[EXERCISE AIM]
Where a line of the material contains the string "camera", copy that line.
#### EXERCISE DATA
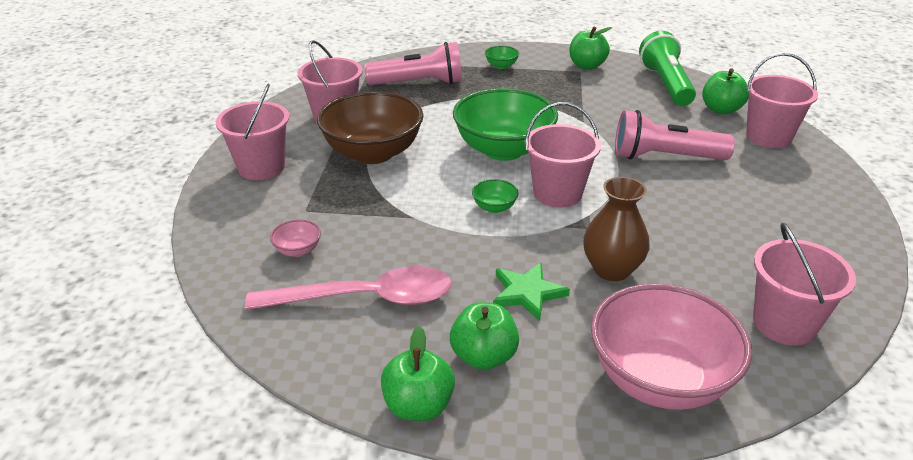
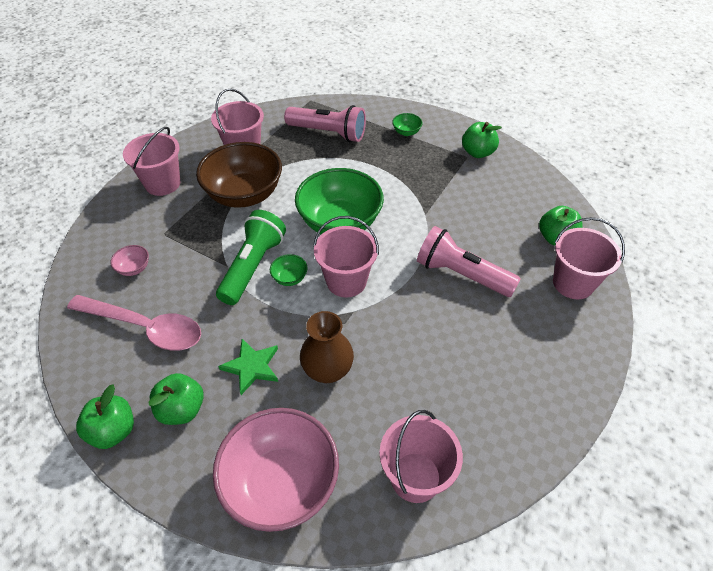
camera: 25 degrees right, 15 degrees up
green flashlight [639,31,696,106] -> green flashlight moved to [216,210,286,305]

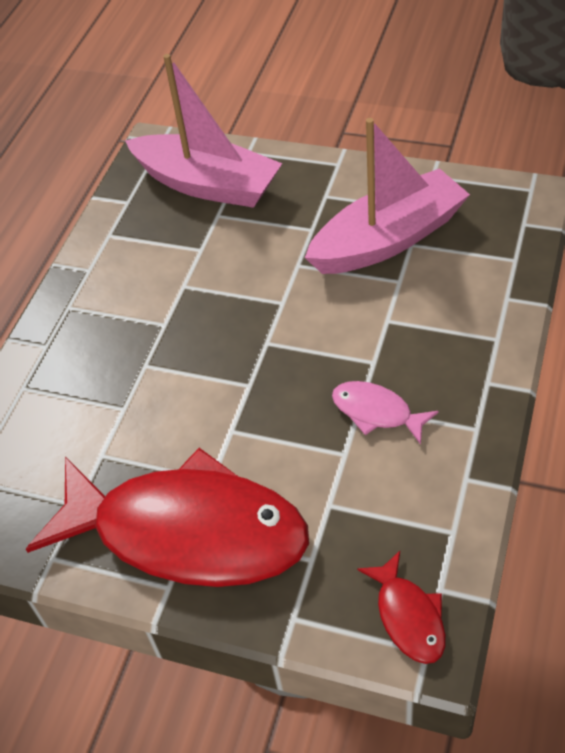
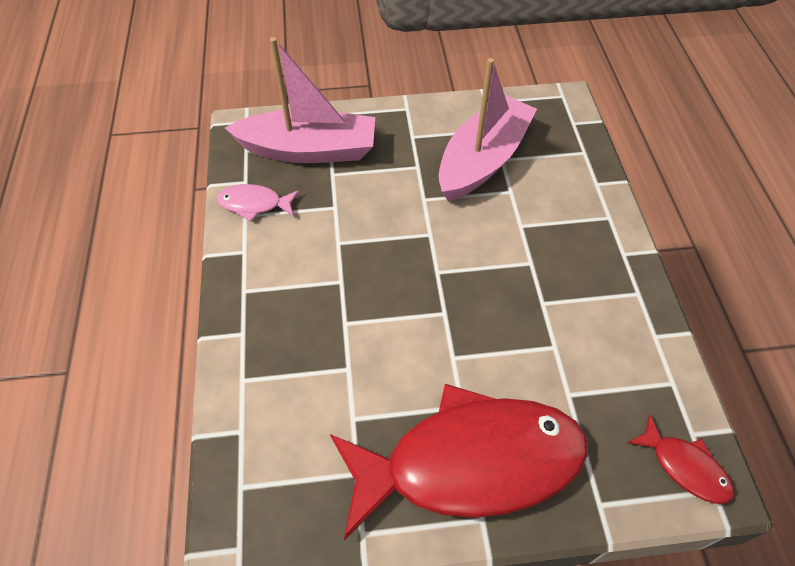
camera: 30 degrees left, 5 degrees up
pink fish [332,381,439,445] -> pink fish moved to [217,184,299,221]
########
[EXERCISE RESULT]
camera: 25 degrees right, 15 degrees up
camera: 30 degrees left, 5 degrees up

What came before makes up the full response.